Top of INPUT DATA

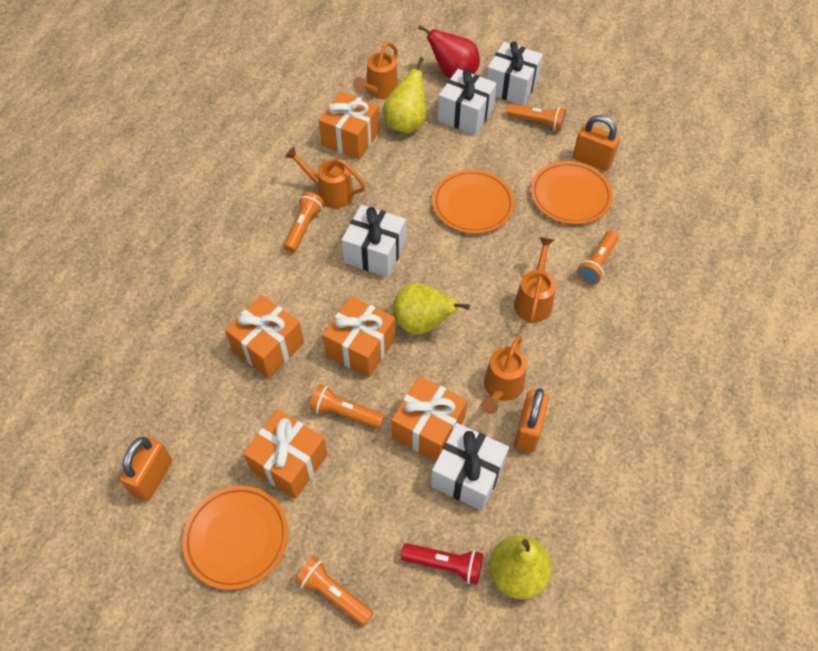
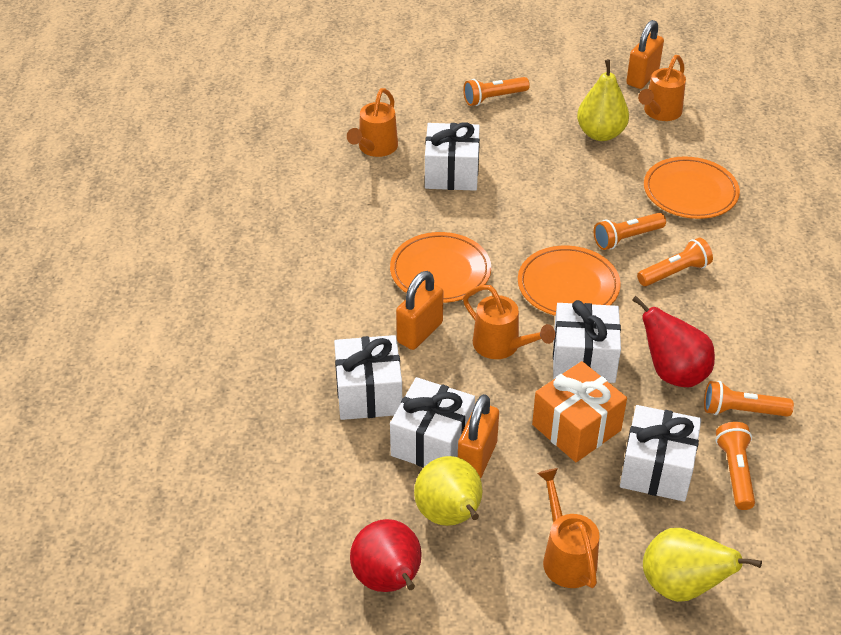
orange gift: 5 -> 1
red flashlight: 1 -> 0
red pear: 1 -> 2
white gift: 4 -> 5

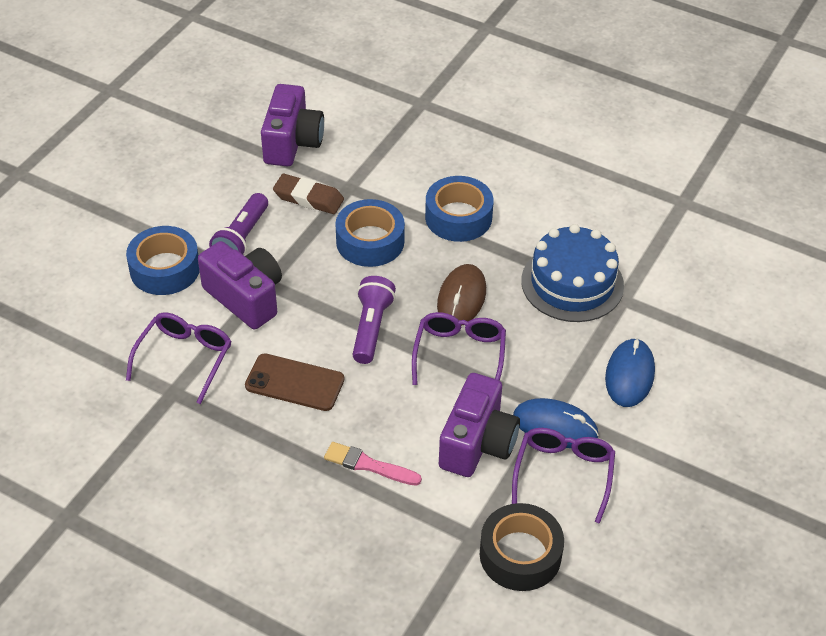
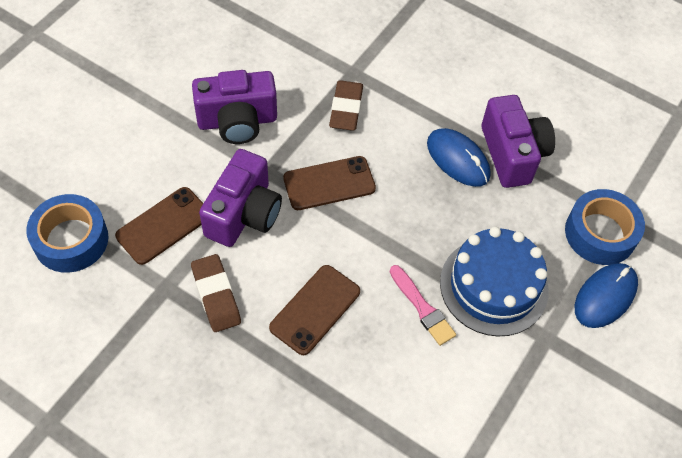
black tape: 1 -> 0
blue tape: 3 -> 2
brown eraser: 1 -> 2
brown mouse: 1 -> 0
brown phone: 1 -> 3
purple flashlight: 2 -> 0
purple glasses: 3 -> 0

Bottom of INPUT DATA

**WORK INSTRUCTIONS**
Pictures aside, restate the entries word for word.

**SOLUTION TO THIS PROBLEM**
orange gift: 5 -> 1
red flashlight: 1 -> 0
red pear: 1 -> 2
white gift: 4 -> 5

black tape: 1 -> 0
blue tape: 3 -> 2
brown eraser: 1 -> 2
brown mouse: 1 -> 0
brown phone: 1 -> 3
purple flashlight: 2 -> 0
purple glasses: 3 -> 0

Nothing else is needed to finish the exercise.